** Opening SOURCE INFORMATION block **

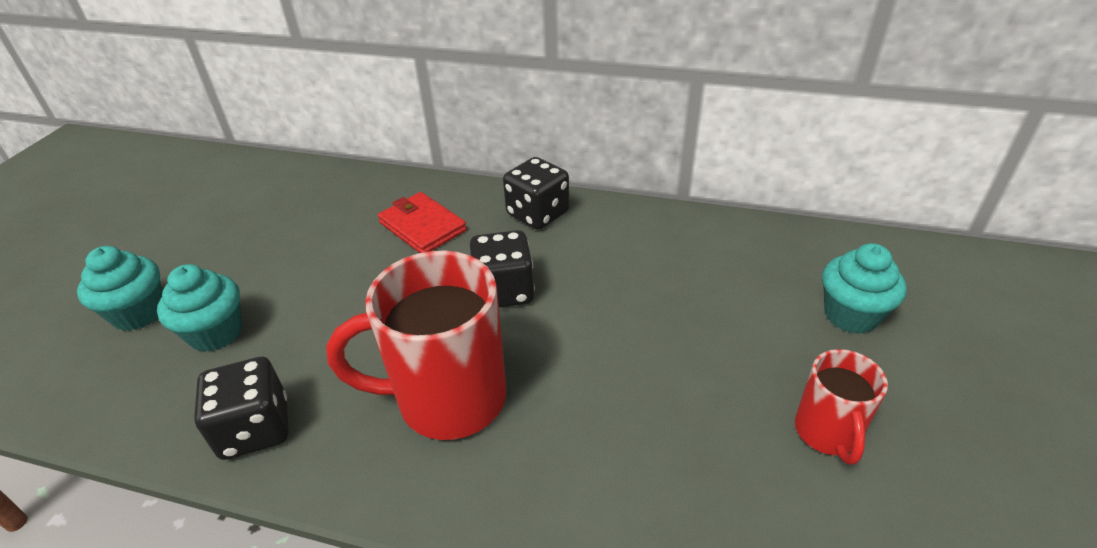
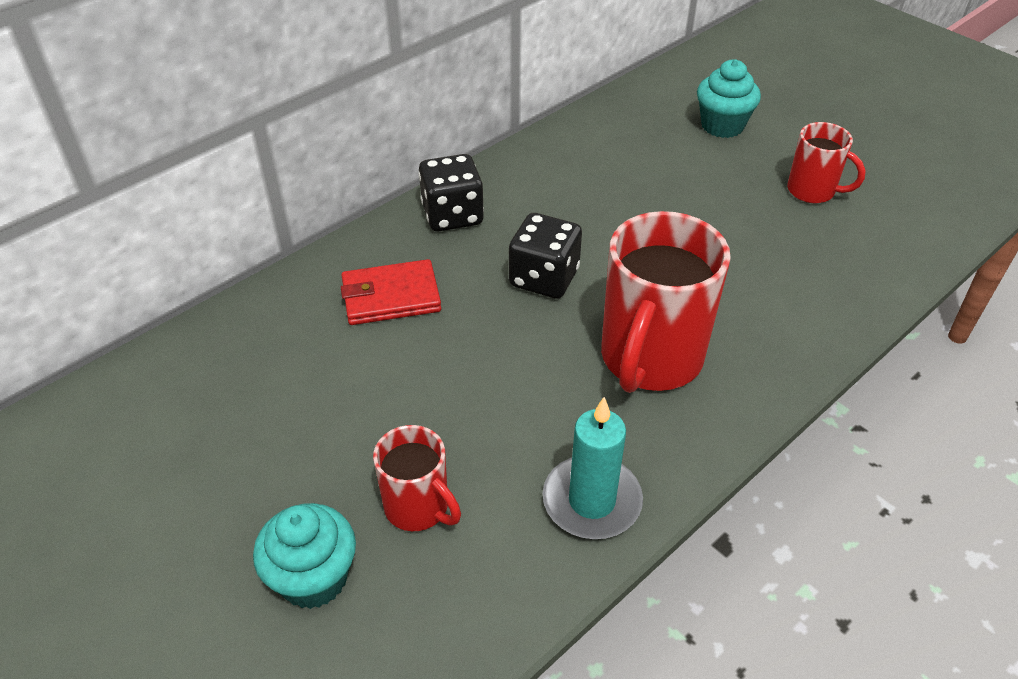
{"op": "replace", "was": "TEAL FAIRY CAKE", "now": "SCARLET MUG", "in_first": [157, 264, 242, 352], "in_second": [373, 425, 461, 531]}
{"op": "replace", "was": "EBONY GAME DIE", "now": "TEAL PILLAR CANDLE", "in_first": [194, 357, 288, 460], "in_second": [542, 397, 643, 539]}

** Closing SOURCE INFORMATION block **
** Opening SOURCE INFORMATION block **

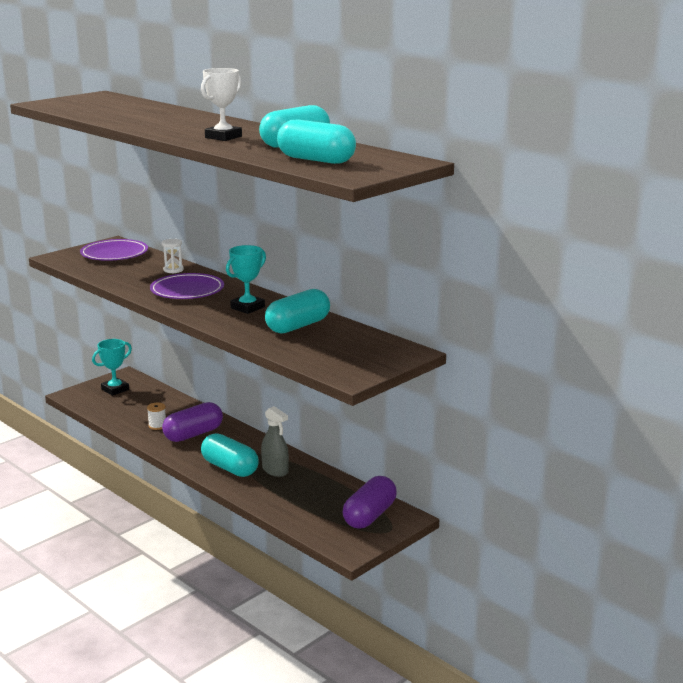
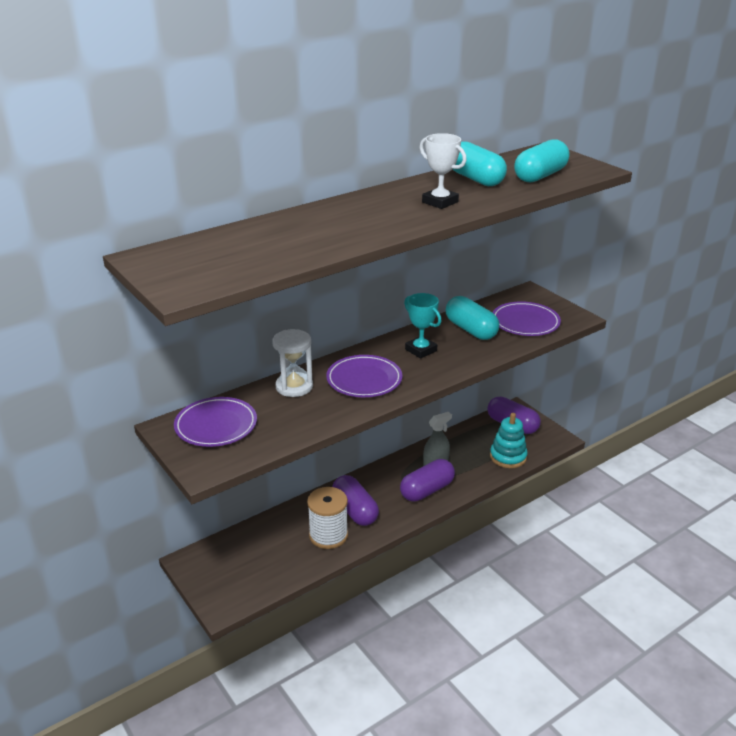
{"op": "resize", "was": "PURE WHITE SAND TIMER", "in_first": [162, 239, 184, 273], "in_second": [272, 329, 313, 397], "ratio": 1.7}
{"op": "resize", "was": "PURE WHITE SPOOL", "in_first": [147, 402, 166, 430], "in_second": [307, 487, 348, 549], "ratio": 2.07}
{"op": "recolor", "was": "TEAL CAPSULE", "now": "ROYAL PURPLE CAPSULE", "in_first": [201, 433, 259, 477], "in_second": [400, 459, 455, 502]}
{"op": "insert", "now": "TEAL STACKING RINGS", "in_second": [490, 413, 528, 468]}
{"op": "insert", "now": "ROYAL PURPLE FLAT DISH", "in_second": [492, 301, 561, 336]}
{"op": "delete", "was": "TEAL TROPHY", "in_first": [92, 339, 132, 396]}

** Closing SOURCE INFORMATION block **

_PROBLEM STATEMENT_.
Copy each line from the records above that includes the string "WHITE".

_PROBLEM SOLUTION_.
{"op": "resize", "was": "PURE WHITE SAND TIMER", "in_first": [162, 239, 184, 273], "in_second": [272, 329, 313, 397], "ratio": 1.7}
{"op": "resize", "was": "PURE WHITE SPOOL", "in_first": [147, 402, 166, 430], "in_second": [307, 487, 348, 549], "ratio": 2.07}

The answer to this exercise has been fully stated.